##### Source records #####

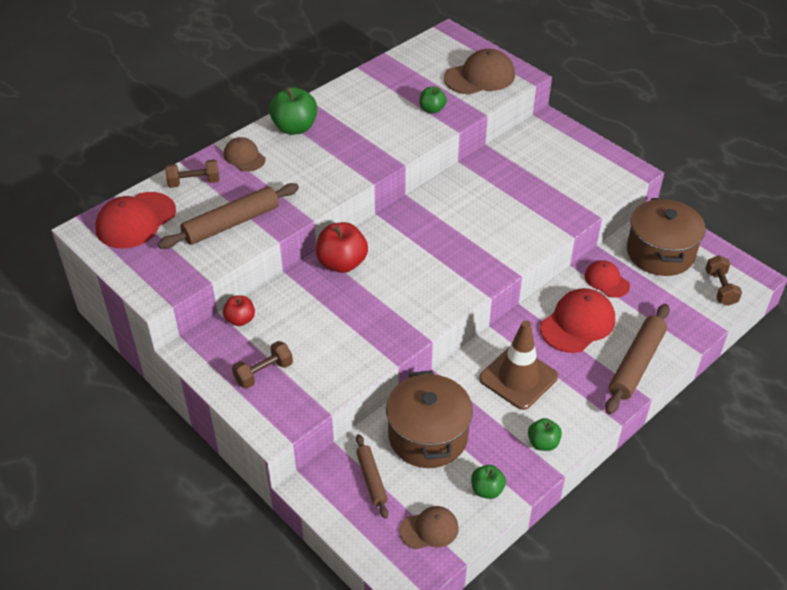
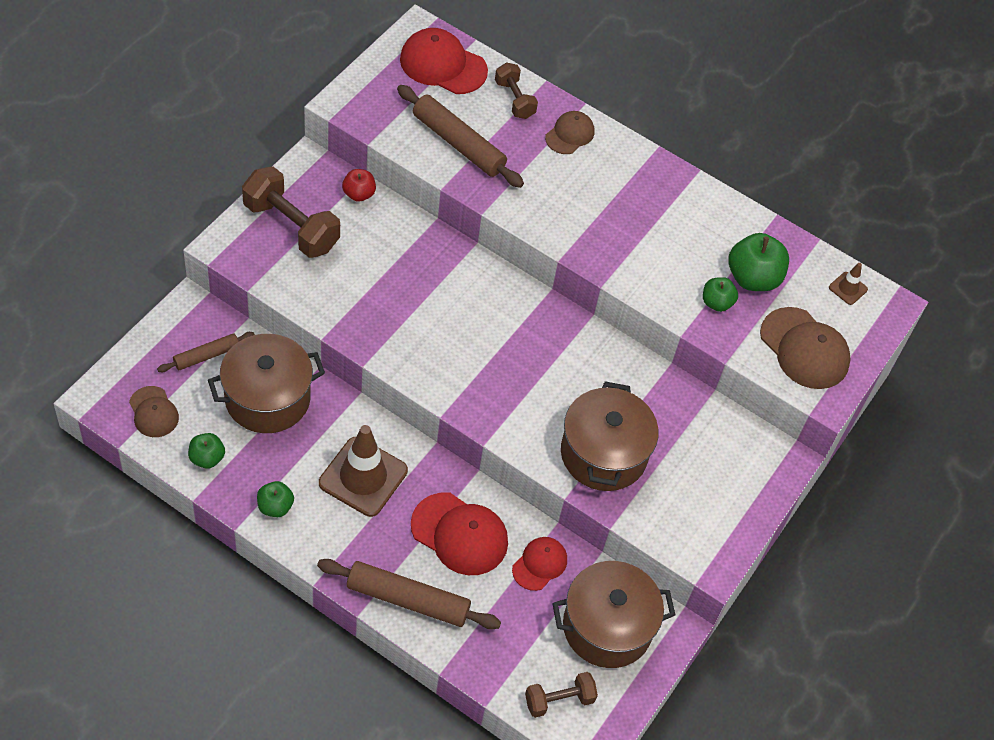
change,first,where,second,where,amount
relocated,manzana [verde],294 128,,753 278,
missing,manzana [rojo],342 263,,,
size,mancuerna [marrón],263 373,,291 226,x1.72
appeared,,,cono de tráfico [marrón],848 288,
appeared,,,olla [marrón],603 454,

#####

◆ Aim of the task
The answer is the number of lines in the preceding material that hold "marrón"; write that number and nothing else.

◆ Exercise solution
3